● Task details: Transcribe, word for word, the line containing "Masks at 512×512." and each line following it through the end of the listing below. Omit all other lines.

● Dataset records:

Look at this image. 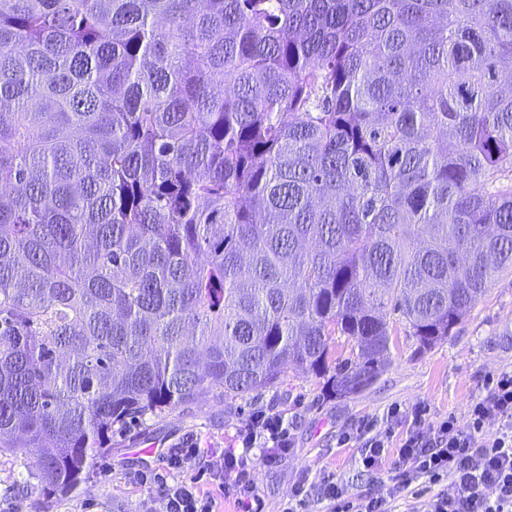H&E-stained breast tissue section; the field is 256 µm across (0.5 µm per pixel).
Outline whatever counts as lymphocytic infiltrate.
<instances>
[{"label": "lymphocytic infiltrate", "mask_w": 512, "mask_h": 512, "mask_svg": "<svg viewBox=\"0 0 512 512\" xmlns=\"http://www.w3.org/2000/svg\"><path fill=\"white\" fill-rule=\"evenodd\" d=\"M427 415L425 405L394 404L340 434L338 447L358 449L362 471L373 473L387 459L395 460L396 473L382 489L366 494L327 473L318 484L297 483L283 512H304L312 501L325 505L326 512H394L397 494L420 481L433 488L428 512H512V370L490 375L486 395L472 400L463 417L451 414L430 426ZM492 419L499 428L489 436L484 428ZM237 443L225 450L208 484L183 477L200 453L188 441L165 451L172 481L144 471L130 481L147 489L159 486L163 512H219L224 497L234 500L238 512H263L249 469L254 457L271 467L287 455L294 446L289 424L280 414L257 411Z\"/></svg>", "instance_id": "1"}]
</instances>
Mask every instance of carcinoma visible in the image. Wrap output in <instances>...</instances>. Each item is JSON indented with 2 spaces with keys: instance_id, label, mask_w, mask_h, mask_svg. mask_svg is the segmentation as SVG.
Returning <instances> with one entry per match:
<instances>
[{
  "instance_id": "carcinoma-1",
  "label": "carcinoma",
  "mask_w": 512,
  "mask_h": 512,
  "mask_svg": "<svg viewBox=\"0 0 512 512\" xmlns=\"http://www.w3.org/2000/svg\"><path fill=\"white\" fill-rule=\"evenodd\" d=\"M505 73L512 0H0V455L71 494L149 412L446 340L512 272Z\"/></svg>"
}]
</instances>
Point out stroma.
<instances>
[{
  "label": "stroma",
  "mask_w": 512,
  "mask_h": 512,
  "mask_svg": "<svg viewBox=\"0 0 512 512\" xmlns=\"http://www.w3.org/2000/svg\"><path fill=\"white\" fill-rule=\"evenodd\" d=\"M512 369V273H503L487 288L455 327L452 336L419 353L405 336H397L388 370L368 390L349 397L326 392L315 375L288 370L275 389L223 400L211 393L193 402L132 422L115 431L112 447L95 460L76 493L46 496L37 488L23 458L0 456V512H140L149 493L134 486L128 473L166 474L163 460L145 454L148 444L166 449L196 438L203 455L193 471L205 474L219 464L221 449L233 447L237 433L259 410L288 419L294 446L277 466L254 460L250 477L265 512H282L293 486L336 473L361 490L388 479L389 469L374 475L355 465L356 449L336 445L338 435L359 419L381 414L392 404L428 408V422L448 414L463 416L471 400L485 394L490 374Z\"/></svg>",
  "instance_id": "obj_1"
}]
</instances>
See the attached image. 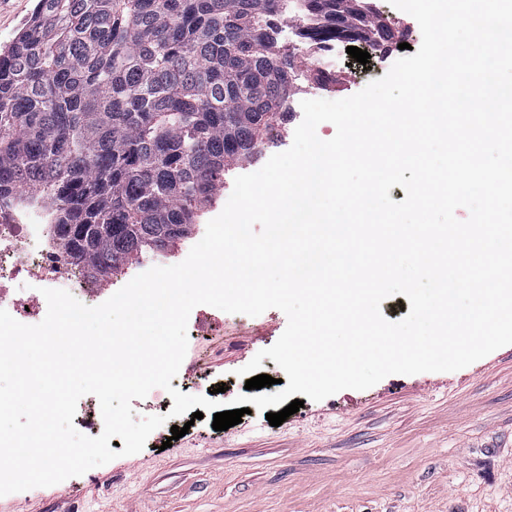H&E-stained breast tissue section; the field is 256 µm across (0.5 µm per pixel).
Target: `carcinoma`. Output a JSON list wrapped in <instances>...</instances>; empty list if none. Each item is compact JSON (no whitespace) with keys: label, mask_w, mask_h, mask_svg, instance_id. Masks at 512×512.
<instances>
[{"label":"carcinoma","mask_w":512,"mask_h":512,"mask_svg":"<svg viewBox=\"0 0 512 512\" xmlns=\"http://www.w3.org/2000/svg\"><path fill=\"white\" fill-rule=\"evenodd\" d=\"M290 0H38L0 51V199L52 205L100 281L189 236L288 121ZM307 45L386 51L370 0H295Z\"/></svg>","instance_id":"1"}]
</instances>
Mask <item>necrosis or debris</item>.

● Exercise solution:
Target: `carcinoma`. Output a JSON list wrapped in <instances>...</instances>; empty list if none. Each item is compact JSON (no whitespace) with keys: label, mask_w, mask_h, mask_svg, instance_id. Masks at 512×512.
<instances>
[{"label":"carcinoma","mask_w":512,"mask_h":512,"mask_svg":"<svg viewBox=\"0 0 512 512\" xmlns=\"http://www.w3.org/2000/svg\"><path fill=\"white\" fill-rule=\"evenodd\" d=\"M290 0H38L0 51V199L52 205L100 281L189 236L288 121ZM307 45L386 51L370 0H295Z\"/></svg>","instance_id":"1"}]
</instances>
Mask <item>necrosis or debris</item>.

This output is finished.